**Records for processing**
--- START ---

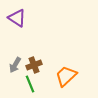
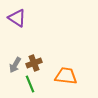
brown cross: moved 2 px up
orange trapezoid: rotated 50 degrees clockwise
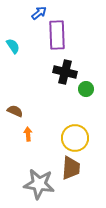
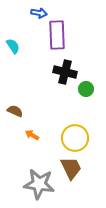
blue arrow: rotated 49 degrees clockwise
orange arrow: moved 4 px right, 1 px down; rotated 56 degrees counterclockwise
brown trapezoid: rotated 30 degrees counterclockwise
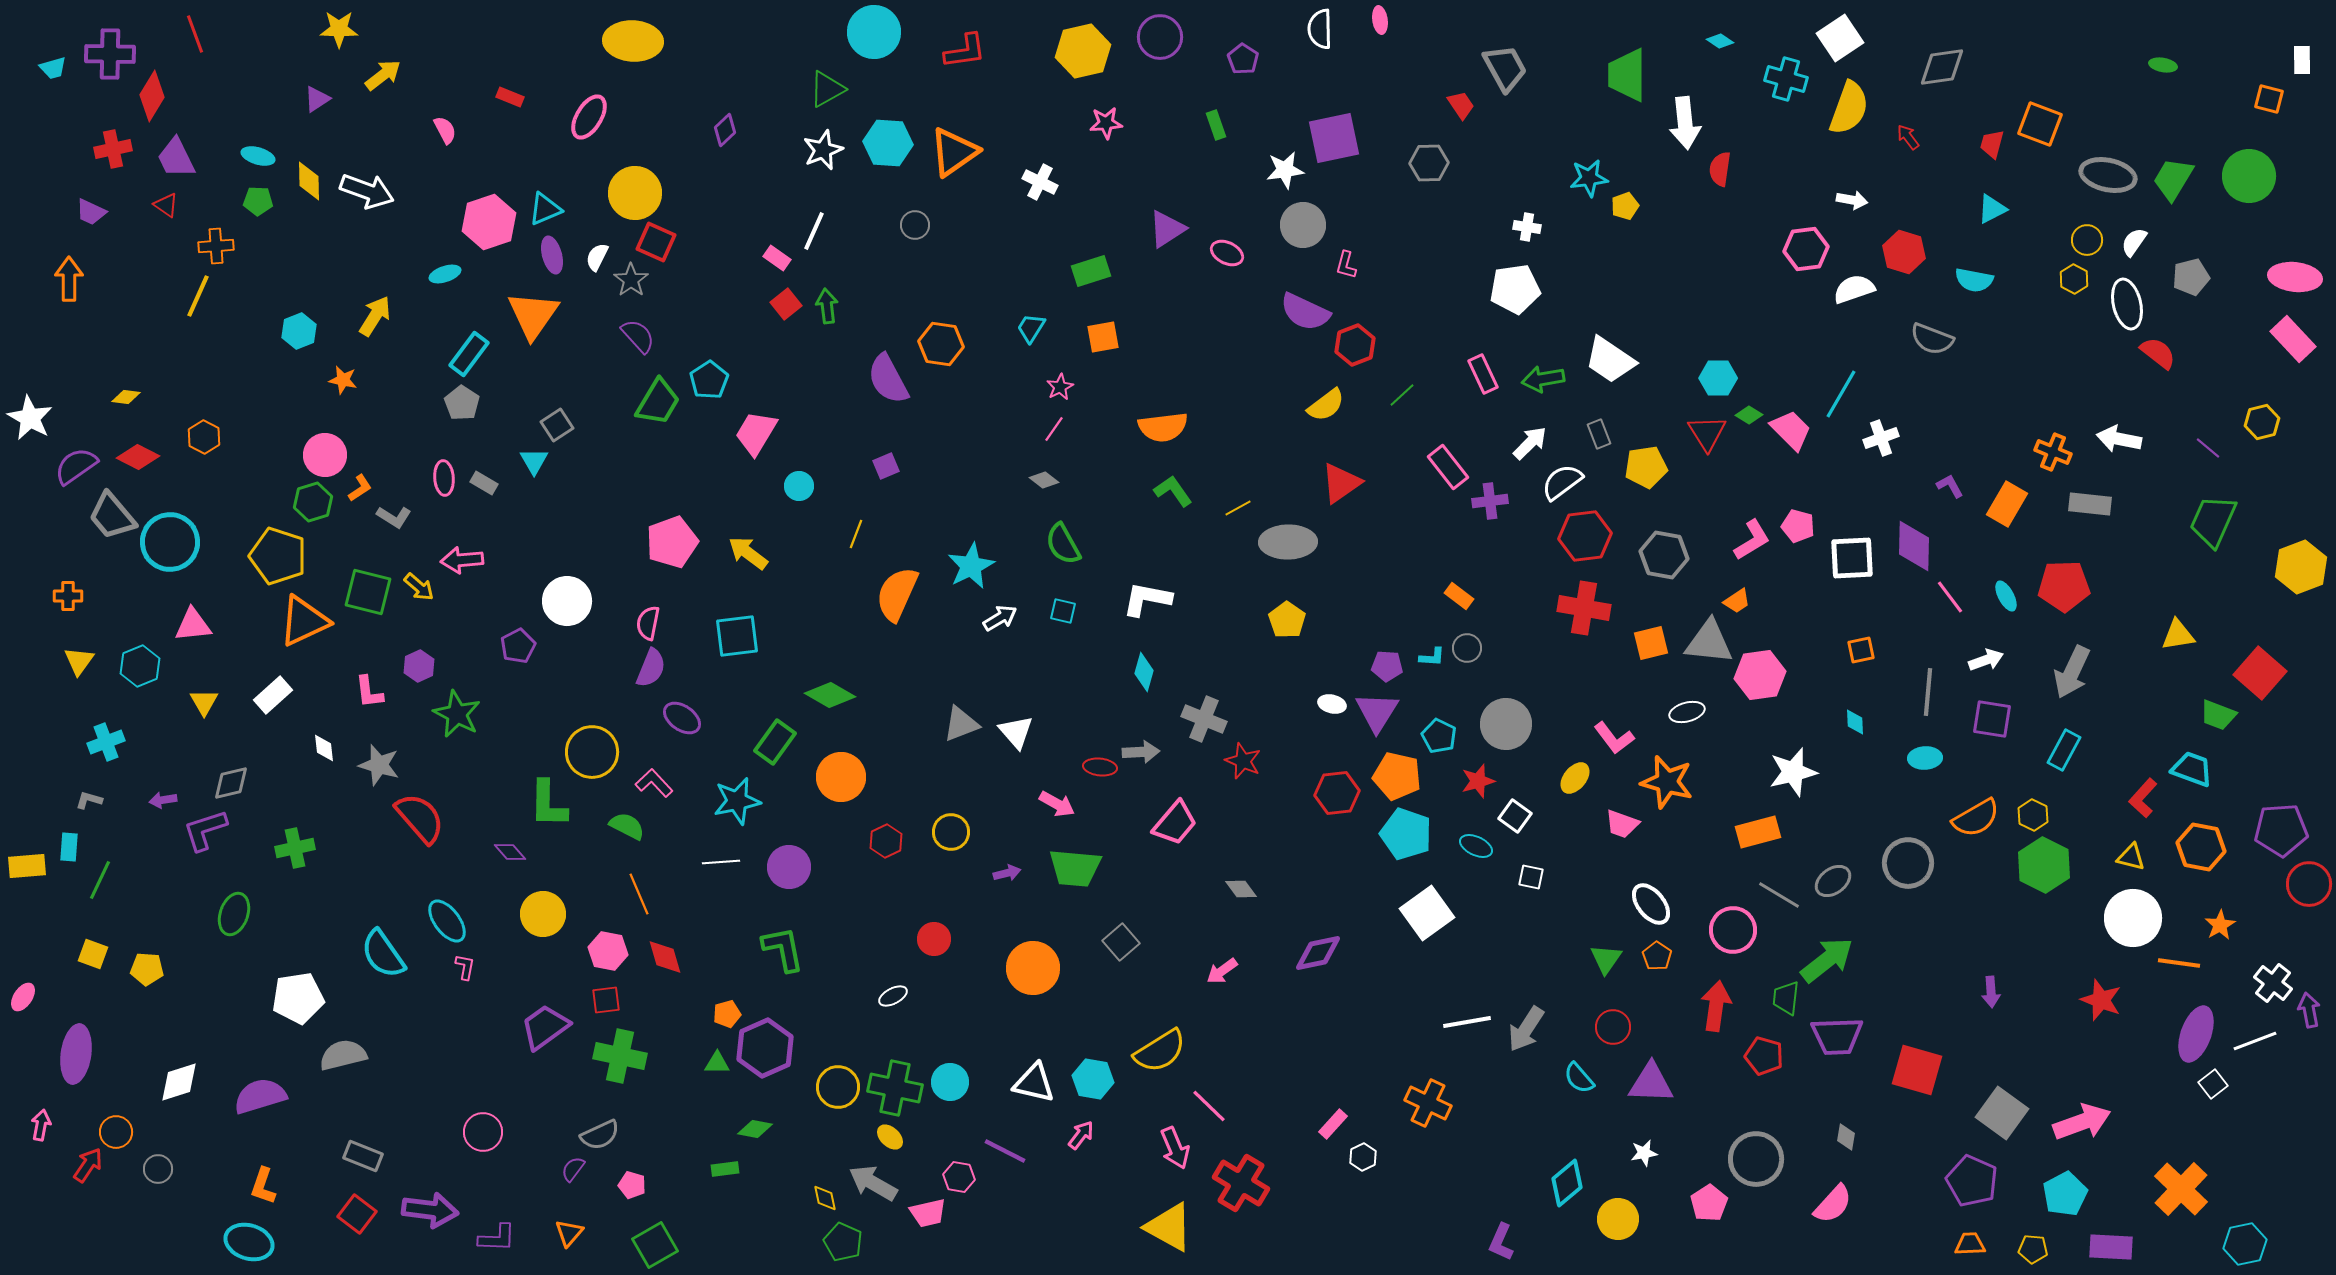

--- END ---

**What to produce**
Please repeat the entries exactly. Do not include the pictures.

**Expected answer**
brown cross: moved 2 px up
orange trapezoid: rotated 50 degrees clockwise
blue arrow: rotated 49 degrees clockwise
orange arrow: moved 4 px right, 1 px down; rotated 56 degrees counterclockwise
brown trapezoid: rotated 30 degrees counterclockwise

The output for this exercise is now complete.